The lines needed are those from the start of the records through the line holding "grey cylinder [362,227,393,269]", each copied exactly.

-------- Record excerpts

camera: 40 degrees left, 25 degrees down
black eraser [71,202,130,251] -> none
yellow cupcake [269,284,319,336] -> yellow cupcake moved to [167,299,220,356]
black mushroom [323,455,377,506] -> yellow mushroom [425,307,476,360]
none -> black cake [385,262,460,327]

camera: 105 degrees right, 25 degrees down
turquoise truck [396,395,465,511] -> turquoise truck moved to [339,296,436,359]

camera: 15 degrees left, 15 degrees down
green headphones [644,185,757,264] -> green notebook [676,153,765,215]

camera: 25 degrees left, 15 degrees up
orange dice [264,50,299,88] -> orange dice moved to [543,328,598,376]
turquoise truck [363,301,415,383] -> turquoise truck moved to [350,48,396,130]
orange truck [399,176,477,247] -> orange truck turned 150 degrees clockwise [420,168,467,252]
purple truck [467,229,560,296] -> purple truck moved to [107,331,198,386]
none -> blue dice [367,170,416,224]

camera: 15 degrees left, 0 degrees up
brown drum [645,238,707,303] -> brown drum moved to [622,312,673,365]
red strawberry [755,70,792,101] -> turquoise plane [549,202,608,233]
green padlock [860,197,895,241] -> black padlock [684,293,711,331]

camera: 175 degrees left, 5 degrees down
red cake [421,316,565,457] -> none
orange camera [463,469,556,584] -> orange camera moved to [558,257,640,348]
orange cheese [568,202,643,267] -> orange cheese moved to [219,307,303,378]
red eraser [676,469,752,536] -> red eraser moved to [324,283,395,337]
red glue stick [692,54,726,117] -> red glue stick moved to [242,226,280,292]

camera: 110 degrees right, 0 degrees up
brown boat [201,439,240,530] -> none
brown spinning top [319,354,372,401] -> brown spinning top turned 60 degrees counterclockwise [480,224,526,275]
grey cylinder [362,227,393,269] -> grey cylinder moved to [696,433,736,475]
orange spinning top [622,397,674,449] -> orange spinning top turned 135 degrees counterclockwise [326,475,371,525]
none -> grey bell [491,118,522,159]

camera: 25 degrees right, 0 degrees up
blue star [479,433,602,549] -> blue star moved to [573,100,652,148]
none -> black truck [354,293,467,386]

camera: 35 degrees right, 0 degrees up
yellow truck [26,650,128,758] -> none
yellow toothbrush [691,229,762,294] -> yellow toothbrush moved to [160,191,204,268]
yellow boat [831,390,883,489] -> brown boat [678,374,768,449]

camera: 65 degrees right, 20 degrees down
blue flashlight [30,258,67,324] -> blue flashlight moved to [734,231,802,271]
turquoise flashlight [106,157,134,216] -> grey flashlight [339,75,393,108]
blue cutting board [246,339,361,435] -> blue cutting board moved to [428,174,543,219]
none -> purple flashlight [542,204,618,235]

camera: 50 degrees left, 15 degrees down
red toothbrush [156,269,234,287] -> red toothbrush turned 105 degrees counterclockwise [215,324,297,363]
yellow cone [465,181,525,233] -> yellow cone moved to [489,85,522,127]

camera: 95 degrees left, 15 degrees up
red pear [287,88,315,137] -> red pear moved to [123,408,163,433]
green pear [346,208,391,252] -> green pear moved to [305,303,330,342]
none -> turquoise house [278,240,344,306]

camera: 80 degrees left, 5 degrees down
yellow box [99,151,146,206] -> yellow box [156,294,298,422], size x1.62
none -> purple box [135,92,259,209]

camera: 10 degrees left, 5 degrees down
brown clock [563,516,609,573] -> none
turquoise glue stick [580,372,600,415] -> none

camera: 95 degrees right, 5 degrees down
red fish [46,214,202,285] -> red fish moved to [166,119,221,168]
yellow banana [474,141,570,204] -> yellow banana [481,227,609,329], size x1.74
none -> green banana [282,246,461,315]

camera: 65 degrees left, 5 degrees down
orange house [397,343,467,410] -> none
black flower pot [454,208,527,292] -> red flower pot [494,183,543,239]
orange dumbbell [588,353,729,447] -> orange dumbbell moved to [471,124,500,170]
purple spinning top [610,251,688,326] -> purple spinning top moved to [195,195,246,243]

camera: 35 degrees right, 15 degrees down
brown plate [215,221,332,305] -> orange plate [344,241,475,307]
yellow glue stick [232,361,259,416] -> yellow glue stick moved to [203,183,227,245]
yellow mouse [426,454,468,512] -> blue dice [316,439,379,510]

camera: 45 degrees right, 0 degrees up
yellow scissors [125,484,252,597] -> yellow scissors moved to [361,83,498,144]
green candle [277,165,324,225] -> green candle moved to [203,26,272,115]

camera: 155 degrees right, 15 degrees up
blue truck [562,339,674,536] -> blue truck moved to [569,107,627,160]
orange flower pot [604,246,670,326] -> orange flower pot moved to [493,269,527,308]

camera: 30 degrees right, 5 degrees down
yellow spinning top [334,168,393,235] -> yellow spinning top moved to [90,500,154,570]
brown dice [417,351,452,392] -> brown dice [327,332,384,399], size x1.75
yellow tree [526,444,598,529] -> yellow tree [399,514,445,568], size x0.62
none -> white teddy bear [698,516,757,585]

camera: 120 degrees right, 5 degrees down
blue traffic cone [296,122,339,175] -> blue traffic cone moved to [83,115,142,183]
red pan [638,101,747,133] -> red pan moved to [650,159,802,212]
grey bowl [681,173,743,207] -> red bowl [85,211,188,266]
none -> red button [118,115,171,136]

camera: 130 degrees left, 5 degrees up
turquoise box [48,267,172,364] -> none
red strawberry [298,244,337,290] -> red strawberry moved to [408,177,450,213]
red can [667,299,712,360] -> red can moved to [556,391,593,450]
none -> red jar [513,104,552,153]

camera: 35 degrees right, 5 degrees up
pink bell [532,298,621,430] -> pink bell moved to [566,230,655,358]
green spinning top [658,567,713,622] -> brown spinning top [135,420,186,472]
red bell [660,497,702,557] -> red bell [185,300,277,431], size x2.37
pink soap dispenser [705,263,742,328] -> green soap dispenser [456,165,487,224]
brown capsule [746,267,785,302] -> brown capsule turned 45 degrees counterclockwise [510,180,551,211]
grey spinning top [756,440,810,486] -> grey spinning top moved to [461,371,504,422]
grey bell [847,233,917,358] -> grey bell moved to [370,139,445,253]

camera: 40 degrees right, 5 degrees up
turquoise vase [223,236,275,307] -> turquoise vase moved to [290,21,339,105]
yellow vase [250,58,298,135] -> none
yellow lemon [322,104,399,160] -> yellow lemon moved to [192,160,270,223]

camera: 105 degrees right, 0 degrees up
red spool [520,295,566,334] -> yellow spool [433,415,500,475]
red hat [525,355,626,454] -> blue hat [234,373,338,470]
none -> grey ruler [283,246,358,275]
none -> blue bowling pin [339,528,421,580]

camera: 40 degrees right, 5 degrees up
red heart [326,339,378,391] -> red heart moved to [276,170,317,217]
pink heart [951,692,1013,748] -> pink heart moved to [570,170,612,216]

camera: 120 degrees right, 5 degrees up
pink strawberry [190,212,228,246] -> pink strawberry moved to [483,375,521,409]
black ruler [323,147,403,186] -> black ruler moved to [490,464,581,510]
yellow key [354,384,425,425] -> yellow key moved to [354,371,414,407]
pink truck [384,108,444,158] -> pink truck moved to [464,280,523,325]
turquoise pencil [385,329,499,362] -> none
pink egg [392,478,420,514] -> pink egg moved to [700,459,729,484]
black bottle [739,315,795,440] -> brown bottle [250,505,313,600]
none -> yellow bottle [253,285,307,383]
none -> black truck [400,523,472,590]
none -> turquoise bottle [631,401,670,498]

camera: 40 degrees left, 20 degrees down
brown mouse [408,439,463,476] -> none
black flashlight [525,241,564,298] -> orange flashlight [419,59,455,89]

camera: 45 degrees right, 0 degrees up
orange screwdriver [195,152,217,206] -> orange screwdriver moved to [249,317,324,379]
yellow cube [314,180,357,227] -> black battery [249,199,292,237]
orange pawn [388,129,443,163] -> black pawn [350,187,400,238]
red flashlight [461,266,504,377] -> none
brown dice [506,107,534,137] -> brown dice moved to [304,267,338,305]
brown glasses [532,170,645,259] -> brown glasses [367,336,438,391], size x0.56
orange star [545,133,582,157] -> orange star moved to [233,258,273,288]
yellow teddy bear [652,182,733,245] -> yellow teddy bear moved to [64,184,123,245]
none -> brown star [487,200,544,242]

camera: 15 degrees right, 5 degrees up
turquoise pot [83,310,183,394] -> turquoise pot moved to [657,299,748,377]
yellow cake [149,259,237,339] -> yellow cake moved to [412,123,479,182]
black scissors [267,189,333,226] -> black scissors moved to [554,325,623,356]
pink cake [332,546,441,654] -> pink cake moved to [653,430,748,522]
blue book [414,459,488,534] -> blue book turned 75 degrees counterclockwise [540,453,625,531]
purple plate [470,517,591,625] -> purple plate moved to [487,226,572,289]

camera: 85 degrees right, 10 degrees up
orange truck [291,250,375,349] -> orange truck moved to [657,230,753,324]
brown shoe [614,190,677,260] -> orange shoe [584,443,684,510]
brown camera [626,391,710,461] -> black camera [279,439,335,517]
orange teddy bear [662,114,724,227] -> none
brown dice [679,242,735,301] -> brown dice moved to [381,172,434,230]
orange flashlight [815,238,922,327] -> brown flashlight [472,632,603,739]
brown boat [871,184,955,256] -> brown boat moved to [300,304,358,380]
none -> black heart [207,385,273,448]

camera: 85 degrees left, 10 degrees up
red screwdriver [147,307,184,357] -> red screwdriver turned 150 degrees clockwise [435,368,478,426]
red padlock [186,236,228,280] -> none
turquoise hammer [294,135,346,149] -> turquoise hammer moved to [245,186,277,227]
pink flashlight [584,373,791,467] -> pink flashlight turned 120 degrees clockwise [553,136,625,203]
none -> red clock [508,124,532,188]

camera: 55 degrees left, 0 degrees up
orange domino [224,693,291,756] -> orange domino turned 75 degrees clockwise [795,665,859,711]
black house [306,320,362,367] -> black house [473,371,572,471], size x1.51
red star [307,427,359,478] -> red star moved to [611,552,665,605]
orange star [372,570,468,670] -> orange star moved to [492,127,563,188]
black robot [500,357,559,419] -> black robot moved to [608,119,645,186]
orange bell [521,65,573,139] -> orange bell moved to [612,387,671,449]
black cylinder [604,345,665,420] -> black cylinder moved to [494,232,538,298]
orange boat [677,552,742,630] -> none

----------------

(Finished task)
camera: 40 degrees left, 25 degrees down
black eraser [71,202,130,251] -> none
yellow cupcake [269,284,319,336] -> yellow cupcake moved to [167,299,220,356]
black mushroom [323,455,377,506] -> yellow mushroom [425,307,476,360]
none -> black cake [385,262,460,327]

camera: 105 degrees right, 25 degrees down
turquoise truck [396,395,465,511] -> turquoise truck moved to [339,296,436,359]

camera: 15 degrees left, 15 degrees down
green headphones [644,185,757,264] -> green notebook [676,153,765,215]

camera: 25 degrees left, 15 degrees up
orange dice [264,50,299,88] -> orange dice moved to [543,328,598,376]
turquoise truck [363,301,415,383] -> turquoise truck moved to [350,48,396,130]
orange truck [399,176,477,247] -> orange truck turned 150 degrees clockwise [420,168,467,252]
purple truck [467,229,560,296] -> purple truck moved to [107,331,198,386]
none -> blue dice [367,170,416,224]

camera: 15 degrees left, 0 degrees up
brown drum [645,238,707,303] -> brown drum moved to [622,312,673,365]
red strawberry [755,70,792,101] -> turquoise plane [549,202,608,233]
green padlock [860,197,895,241] -> black padlock [684,293,711,331]

camera: 175 degrees left, 5 degrees down
red cake [421,316,565,457] -> none
orange camera [463,469,556,584] -> orange camera moved to [558,257,640,348]
orange cheese [568,202,643,267] -> orange cheese moved to [219,307,303,378]
red eraser [676,469,752,536] -> red eraser moved to [324,283,395,337]
red glue stick [692,54,726,117] -> red glue stick moved to [242,226,280,292]

camera: 110 degrees right, 0 degrees up
brown boat [201,439,240,530] -> none
brown spinning top [319,354,372,401] -> brown spinning top turned 60 degrees counterclockwise [480,224,526,275]
grey cylinder [362,227,393,269] -> grey cylinder moved to [696,433,736,475]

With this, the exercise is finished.